RECORDS FOR THIS TASK section start

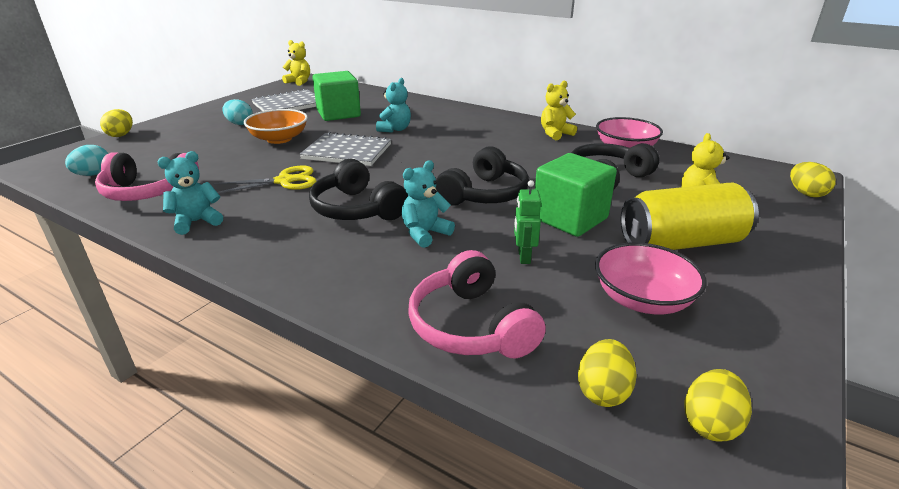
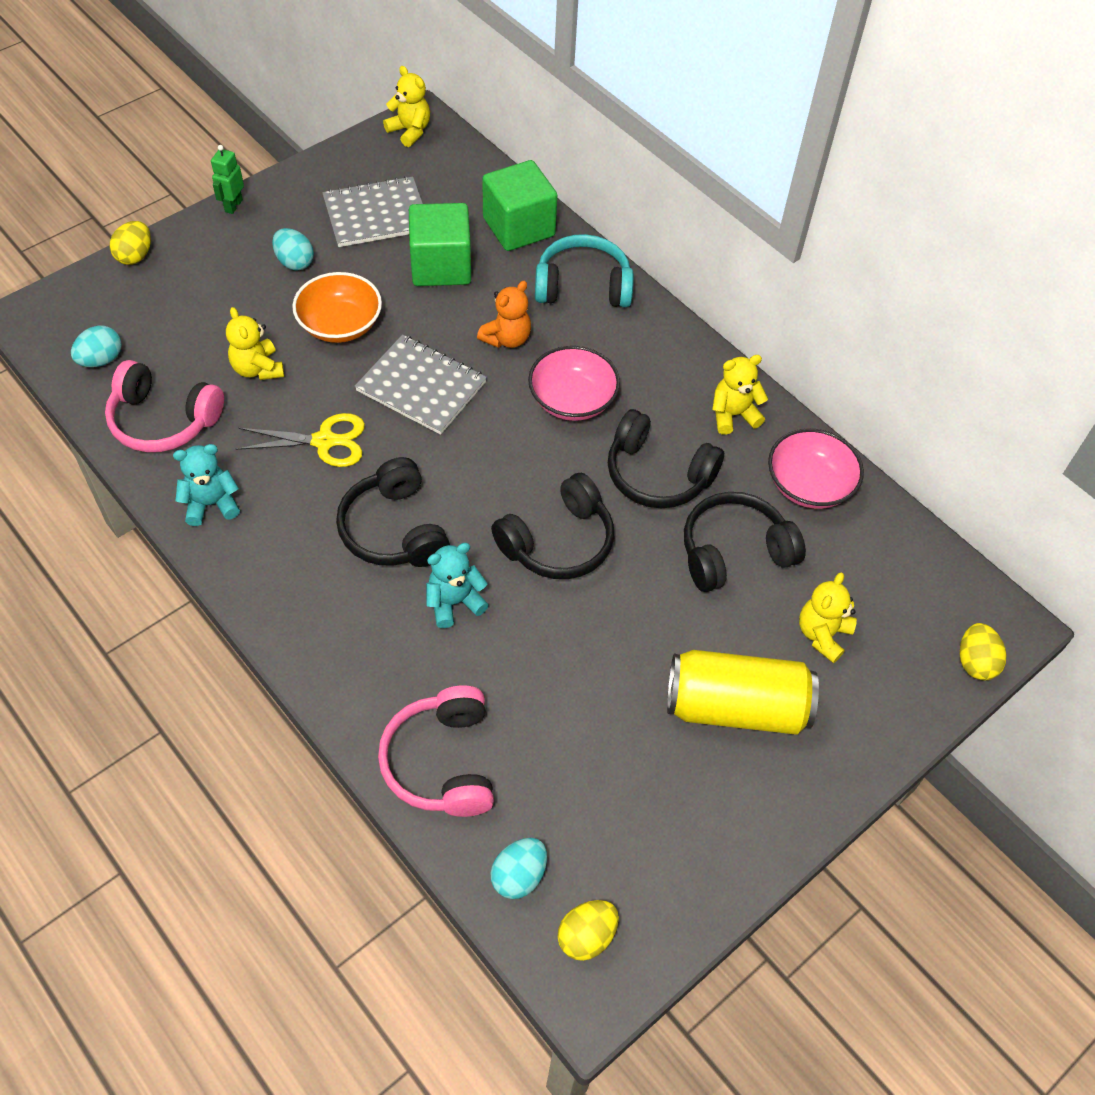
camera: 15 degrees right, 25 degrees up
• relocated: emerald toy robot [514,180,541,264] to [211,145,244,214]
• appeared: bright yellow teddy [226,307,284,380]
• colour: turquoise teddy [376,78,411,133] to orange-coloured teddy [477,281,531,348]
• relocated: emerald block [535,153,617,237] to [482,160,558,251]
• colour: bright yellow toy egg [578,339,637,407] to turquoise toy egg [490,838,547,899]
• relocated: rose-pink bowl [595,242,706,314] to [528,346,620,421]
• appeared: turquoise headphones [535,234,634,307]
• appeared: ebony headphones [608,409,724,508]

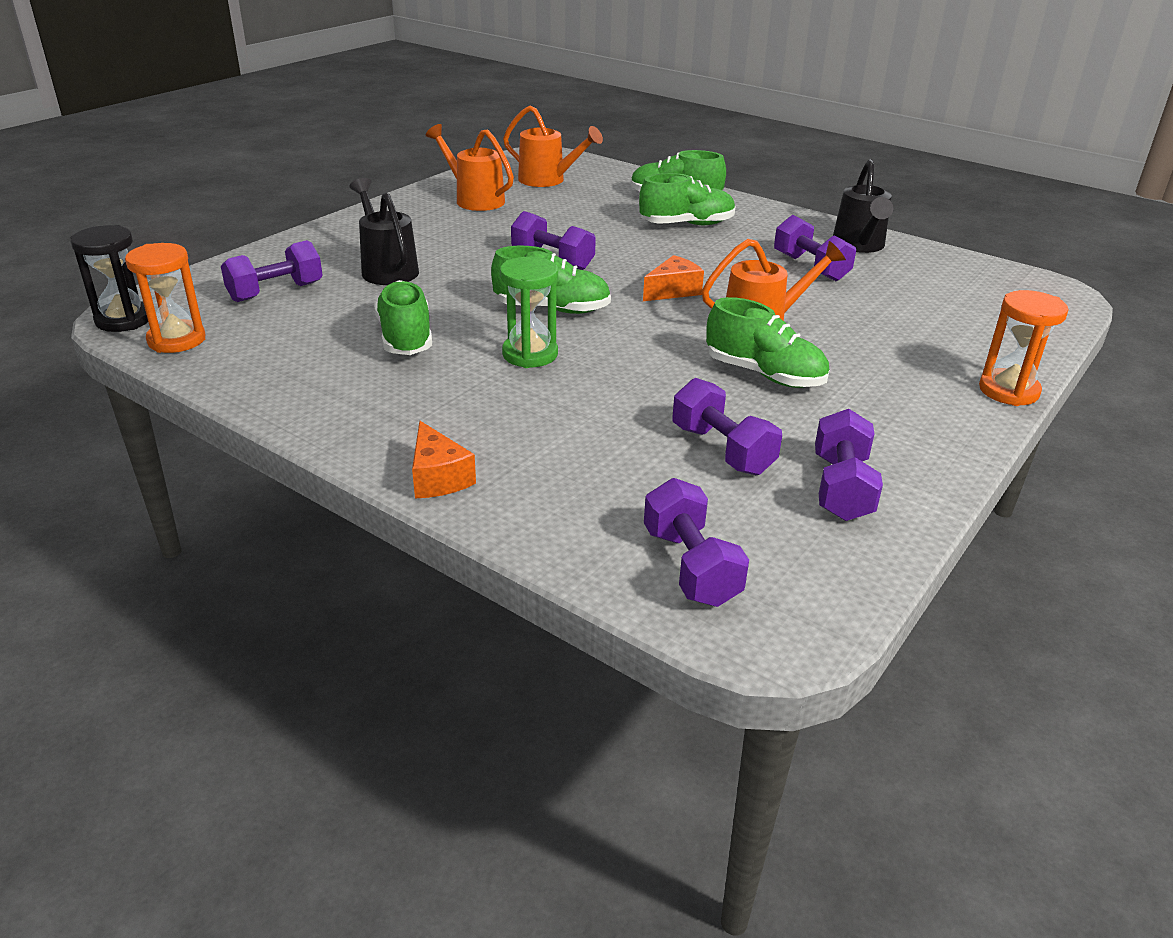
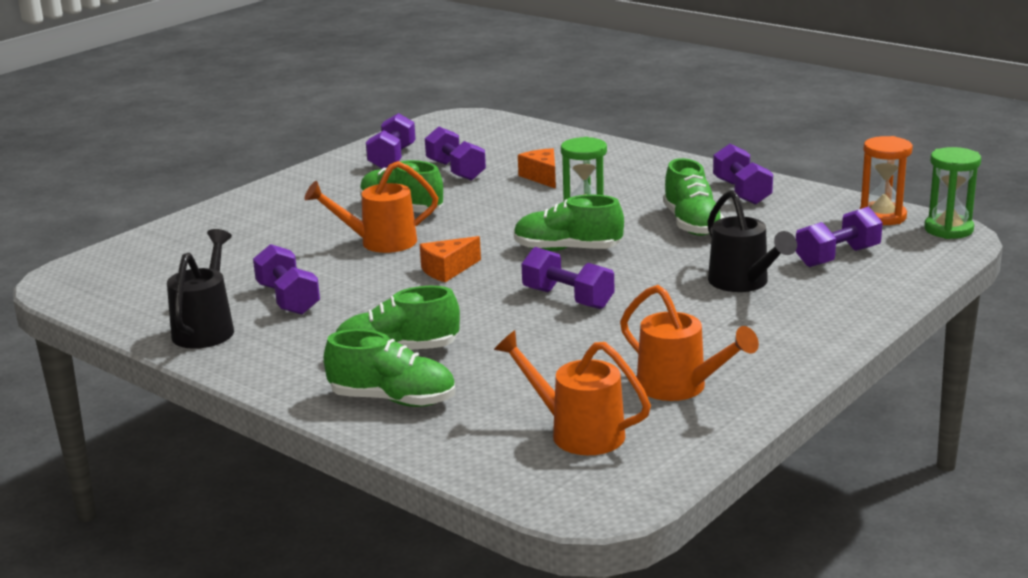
camera: 175 degrees left, 10 degrees down
• relocated: orange-coloured cheese [412,421,476,498] to [518,148,556,189]
• relocated: purple free weight [644,478,749,607] to [713,144,773,205]
• colour: ebony sand timer [70,225,148,332] to emerald sand timer [924,147,981,239]
• missing: orange-coloured sand timer [979,290,1068,406]

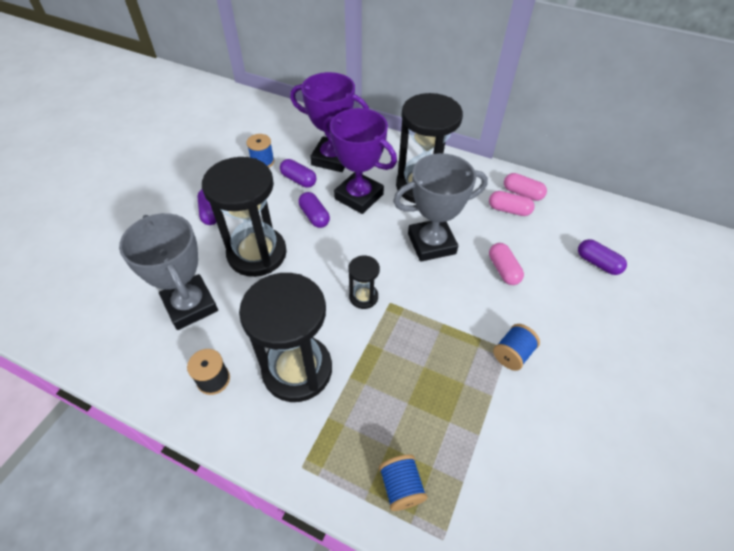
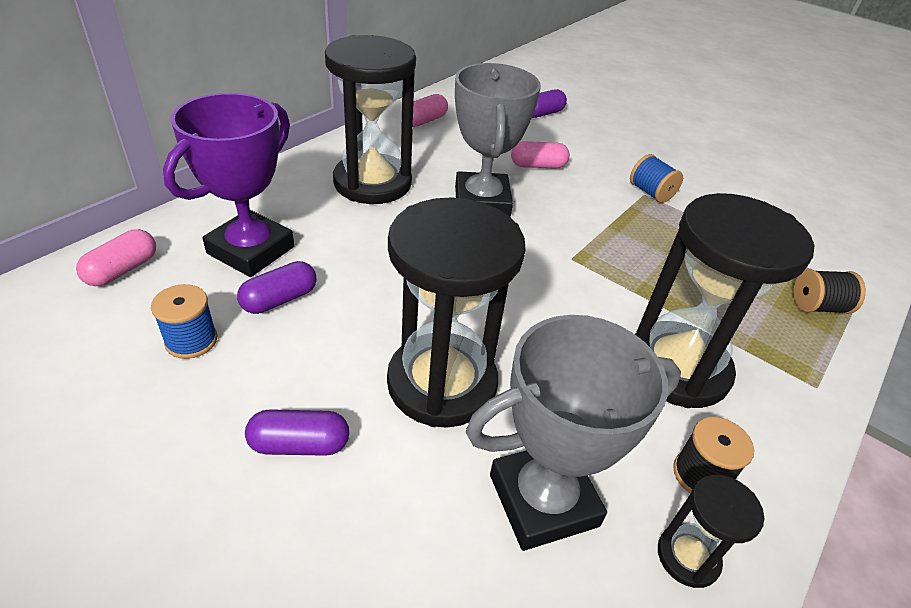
camera: 80 degrees left, 10 degrees down
• relocated: rose-pink pill shape [489,191,535,216] to [76,229,156,286]
• relocated: ebony sand timer [348,256,380,309] to [658,475,764,588]
• colour: blue reel of thread [379,455,428,511] to ebony reel of thread [793,270,866,314]
• missing: purple pill shape [298,192,330,228]
• missing: purple trophy [323,108,397,214]

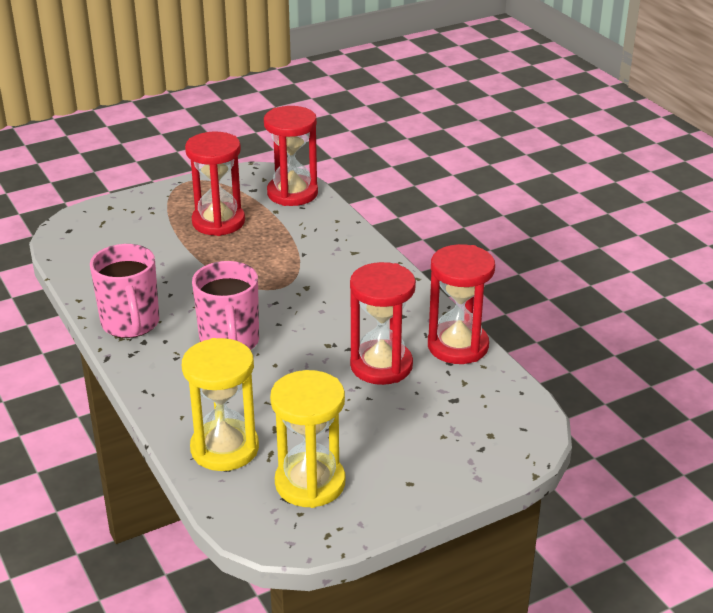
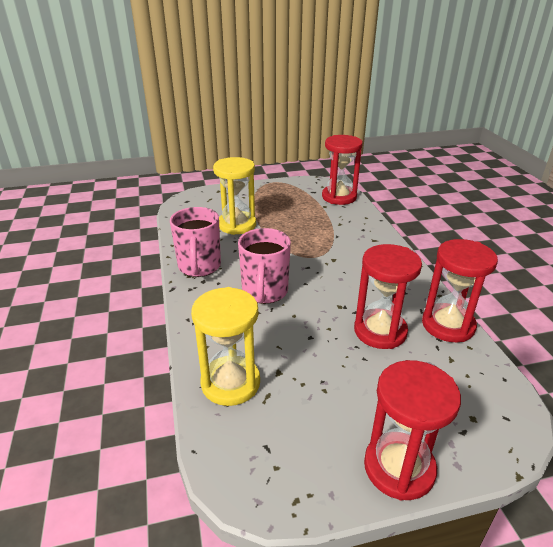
camera: 15 degrees right, 0 degrees up
• relocated: bright yellow sand timer [270,370,345,508] to [213,157,256,235]
• relocated: scarlet sand timer [185,132,245,236] to [364,360,461,501]

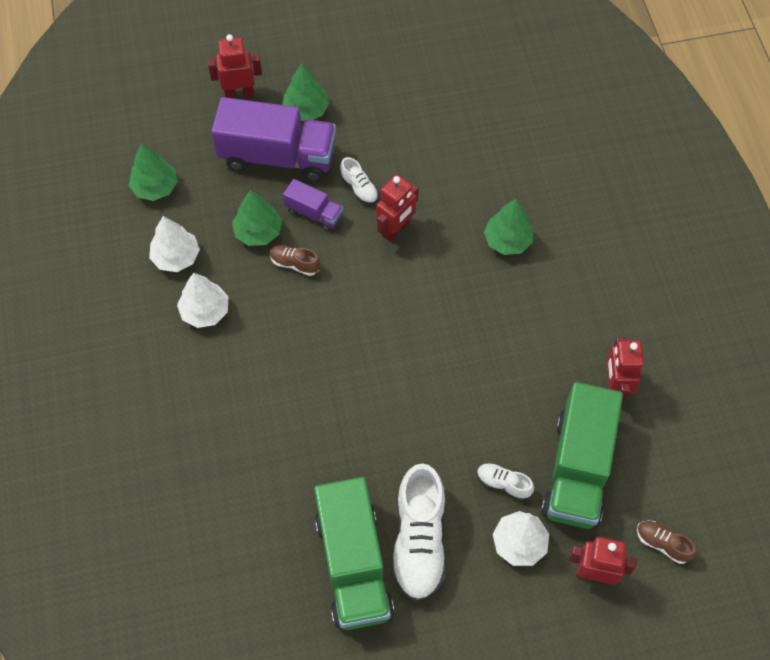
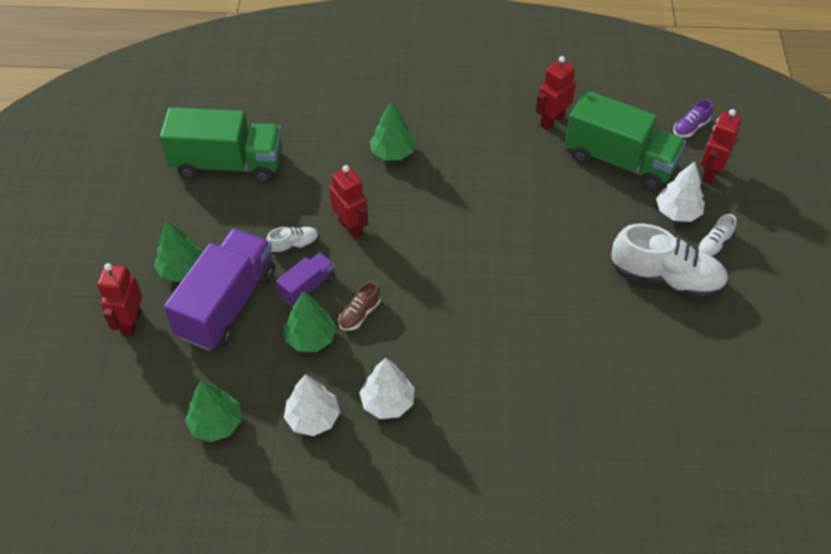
camera: 75 degrees left, 10 degrees down
• relocated: emerald truck [314,477,394,630] to [160,107,282,183]
• spun: scarlet toy robot [606,337,644,401] = [536,56,576,130] 120 degrees clockwise
• colour: dark brown lace-up shoe [637,520,696,564] to purple lace-up shoe [673,100,713,138]
• relocated: white lace-up shoe [477,463,534,501] to [697,214,736,258]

RECORDS FOR THIS TASK section end

▸ **TASK DESCRIPTION**
Using the records above, filter out every line that lacks the string "teddy" and copy the rest.

▸ **COMPLETED TASK**
• appeared: bright yellow teddy [226,307,284,380]
• colour: turquoise teddy [376,78,411,133] to orange-coloured teddy [477,281,531,348]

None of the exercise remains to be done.